**How to complete this task:** Copy the records below verbatim, from the first line through the line containing "in_first: [286, 161]", inclusive, and output nothing else.

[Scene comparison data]

• • • •

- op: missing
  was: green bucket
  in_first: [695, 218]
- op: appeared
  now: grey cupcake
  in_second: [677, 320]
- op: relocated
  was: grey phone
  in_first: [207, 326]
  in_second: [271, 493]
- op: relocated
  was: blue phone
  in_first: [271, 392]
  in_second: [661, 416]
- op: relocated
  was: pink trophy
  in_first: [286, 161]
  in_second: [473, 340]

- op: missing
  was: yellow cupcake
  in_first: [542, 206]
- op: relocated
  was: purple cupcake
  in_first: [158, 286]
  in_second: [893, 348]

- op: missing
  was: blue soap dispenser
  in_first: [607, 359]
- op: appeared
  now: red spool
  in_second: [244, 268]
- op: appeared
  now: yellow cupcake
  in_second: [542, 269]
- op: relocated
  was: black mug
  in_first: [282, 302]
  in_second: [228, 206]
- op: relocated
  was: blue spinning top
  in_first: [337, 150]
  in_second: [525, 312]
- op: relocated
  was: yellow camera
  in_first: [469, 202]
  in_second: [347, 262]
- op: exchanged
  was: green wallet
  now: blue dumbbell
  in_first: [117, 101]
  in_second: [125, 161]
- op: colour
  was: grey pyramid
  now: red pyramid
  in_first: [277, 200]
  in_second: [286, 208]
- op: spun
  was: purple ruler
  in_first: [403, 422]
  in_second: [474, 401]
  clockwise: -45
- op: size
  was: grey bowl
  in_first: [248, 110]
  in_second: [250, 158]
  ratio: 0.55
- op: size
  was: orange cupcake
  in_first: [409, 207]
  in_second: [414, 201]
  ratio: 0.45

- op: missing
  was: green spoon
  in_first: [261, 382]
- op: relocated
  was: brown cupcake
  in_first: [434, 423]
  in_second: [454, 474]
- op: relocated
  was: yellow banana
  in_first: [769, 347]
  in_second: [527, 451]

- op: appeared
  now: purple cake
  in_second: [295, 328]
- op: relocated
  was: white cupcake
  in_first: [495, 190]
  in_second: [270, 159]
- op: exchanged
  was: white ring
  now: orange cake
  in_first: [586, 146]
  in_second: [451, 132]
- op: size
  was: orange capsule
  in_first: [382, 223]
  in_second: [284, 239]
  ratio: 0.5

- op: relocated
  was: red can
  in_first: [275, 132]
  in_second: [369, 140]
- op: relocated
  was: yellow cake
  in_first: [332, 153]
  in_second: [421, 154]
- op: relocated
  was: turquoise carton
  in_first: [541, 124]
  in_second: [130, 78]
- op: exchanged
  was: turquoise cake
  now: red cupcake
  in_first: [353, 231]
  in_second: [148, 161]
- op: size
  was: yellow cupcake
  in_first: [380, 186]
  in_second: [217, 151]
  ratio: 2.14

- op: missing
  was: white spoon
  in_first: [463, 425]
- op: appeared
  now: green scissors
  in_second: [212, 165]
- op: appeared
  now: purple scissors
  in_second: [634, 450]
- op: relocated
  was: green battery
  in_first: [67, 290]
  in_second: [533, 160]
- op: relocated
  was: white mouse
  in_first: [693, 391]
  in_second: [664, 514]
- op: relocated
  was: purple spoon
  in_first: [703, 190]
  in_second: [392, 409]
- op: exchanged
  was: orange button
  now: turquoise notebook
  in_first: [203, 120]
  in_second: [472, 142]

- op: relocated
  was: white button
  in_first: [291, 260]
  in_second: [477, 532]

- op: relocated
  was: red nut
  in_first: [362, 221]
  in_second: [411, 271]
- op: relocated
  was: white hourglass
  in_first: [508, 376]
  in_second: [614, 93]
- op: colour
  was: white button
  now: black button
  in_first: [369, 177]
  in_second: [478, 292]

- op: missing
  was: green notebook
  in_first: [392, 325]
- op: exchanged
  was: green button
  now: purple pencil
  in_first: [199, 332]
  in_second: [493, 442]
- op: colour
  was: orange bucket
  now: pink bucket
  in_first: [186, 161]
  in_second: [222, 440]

• • • •

**Result of this exercise:**
- op: missing
  was: green bucket
  in_first: [695, 218]
- op: appeared
  now: grey cupcake
  in_second: [677, 320]
- op: relocated
  was: grey phone
  in_first: [207, 326]
  in_second: [271, 493]
- op: relocated
  was: blue phone
  in_first: [271, 392]
  in_second: [661, 416]
- op: relocated
  was: pink trophy
  in_first: [286, 161]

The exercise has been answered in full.